### [What is expected]
Keeping each line exactly as it is, output all of the records.
········
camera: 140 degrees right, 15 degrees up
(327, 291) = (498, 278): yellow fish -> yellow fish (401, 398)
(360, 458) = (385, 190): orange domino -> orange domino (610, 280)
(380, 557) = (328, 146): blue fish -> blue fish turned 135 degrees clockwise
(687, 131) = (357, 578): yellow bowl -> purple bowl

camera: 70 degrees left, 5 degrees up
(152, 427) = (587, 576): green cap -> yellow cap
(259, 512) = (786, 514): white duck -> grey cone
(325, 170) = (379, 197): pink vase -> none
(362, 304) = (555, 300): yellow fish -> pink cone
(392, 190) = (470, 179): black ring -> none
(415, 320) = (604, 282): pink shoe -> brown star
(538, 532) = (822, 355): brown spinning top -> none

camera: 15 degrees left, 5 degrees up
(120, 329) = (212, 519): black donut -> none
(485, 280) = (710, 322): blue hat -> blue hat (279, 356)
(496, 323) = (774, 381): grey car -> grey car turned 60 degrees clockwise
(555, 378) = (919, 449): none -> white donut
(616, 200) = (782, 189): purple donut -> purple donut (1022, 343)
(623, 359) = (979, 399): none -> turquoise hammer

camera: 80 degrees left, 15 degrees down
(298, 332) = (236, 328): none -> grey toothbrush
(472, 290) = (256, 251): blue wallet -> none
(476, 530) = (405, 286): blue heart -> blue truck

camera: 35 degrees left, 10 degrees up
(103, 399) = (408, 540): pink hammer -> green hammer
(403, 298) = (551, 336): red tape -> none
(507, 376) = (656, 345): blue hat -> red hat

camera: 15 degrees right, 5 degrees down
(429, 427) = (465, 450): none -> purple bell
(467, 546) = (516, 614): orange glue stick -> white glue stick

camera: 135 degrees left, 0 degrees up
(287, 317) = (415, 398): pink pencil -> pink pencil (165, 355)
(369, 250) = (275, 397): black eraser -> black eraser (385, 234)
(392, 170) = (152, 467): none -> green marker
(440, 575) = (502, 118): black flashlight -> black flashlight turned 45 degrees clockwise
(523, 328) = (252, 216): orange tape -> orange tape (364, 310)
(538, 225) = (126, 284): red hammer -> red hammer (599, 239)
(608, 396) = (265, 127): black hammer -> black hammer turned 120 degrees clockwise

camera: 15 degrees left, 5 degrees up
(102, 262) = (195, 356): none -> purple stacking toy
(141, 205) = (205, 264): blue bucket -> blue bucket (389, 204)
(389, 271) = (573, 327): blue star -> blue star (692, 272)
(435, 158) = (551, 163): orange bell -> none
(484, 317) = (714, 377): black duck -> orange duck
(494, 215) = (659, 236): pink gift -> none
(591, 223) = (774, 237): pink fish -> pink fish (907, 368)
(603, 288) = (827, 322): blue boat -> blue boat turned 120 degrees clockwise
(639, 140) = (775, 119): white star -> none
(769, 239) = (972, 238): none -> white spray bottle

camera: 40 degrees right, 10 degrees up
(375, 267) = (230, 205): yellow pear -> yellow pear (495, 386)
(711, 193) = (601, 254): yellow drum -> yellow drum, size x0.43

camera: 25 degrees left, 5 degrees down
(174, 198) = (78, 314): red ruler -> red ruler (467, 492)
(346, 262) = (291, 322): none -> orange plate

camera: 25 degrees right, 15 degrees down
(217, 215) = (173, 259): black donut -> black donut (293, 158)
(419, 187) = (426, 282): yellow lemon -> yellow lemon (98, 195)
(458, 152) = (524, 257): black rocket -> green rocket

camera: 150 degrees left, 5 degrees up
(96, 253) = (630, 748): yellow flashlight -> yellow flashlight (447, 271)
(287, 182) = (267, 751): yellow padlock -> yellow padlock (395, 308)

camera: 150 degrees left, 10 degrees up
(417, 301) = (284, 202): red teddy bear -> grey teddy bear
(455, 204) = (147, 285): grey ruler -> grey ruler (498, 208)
········
### [Answer space]
camera: 140 degrees right, 15 degrees up
(327, 291) = (498, 278): yellow fish -> yellow fish (401, 398)
(360, 458) = (385, 190): orange domino -> orange domino (610, 280)
(380, 557) = (328, 146): blue fish -> blue fish turned 135 degrees clockwise
(687, 131) = (357, 578): yellow bowl -> purple bowl

camera: 70 degrees left, 5 degrees up
(152, 427) = (587, 576): green cap -> yellow cap
(259, 512) = (786, 514): white duck -> grey cone
(325, 170) = (379, 197): pink vase -> none
(362, 304) = (555, 300): yellow fish -> pink cone
(392, 190) = (470, 179): black ring -> none
(415, 320) = (604, 282): pink shoe -> brown star
(538, 532) = (822, 355): brown spinning top -> none

camera: 15 degrees left, 5 degrees up
(120, 329) = (212, 519): black donut -> none
(485, 280) = (710, 322): blue hat -> blue hat (279, 356)
(496, 323) = (774, 381): grey car -> grey car turned 60 degrees clockwise
(555, 378) = (919, 449): none -> white donut
(616, 200) = (782, 189): purple donut -> purple donut (1022, 343)
(623, 359) = (979, 399): none -> turquoise hammer

camera: 80 degrees left, 15 degrees down
(298, 332) = (236, 328): none -> grey toothbrush
(472, 290) = (256, 251): blue wallet -> none
(476, 530) = (405, 286): blue heart -> blue truck

camera: 35 degrees left, 10 degrees up
(103, 399) = (408, 540): pink hammer -> green hammer
(403, 298) = (551, 336): red tape -> none
(507, 376) = (656, 345): blue hat -> red hat

camera: 15 degrees right, 5 degrees down
(429, 427) = (465, 450): none -> purple bell
(467, 546) = (516, 614): orange glue stick -> white glue stick

camera: 135 degrees left, 0 degrees up
(287, 317) = (415, 398): pink pencil -> pink pencil (165, 355)
(369, 250) = (275, 397): black eraser -> black eraser (385, 234)
(392, 170) = (152, 467): none -> green marker
(440, 575) = (502, 118): black flashlight -> black flashlight turned 45 degrees clockwise
(523, 328) = (252, 216): orange tape -> orange tape (364, 310)
(538, 225) = (126, 284): red hammer -> red hammer (599, 239)
(608, 396) = (265, 127): black hammer -> black hammer turned 120 degrees clockwise

camera: 15 degrees left, 5 degrees up
(102, 262) = (195, 356): none -> purple stacking toy
(141, 205) = (205, 264): blue bucket -> blue bucket (389, 204)
(389, 271) = (573, 327): blue star -> blue star (692, 272)
(435, 158) = (551, 163): orange bell -> none
(484, 317) = (714, 377): black duck -> orange duck
(494, 215) = (659, 236): pink gift -> none
(591, 223) = (774, 237): pink fish -> pink fish (907, 368)
(603, 288) = (827, 322): blue boat -> blue boat turned 120 degrees clockwise
(639, 140) = (775, 119): white star -> none
(769, 239) = (972, 238): none -> white spray bottle

camera: 40 degrees right, 10 degrees up
(375, 267) = (230, 205): yellow pear -> yellow pear (495, 386)
(711, 193) = (601, 254): yellow drum -> yellow drum, size x0.43

camera: 25 degrees left, 5 degrees down
(174, 198) = (78, 314): red ruler -> red ruler (467, 492)
(346, 262) = (291, 322): none -> orange plate

camera: 25 degrees right, 15 degrees down
(217, 215) = (173, 259): black donut -> black donut (293, 158)
(419, 187) = (426, 282): yellow lemon -> yellow lemon (98, 195)
(458, 152) = (524, 257): black rocket -> green rocket

camera: 150 degrees left, 5 degrees up
(96, 253) = (630, 748): yellow flashlight -> yellow flashlight (447, 271)
(287, 182) = (267, 751): yellow padlock -> yellow padlock (395, 308)

camera: 150 degrees left, 10 degrees up
(417, 301) = (284, 202): red teddy bear -> grey teddy bear
(455, 204) = (147, 285): grey ruler -> grey ruler (498, 208)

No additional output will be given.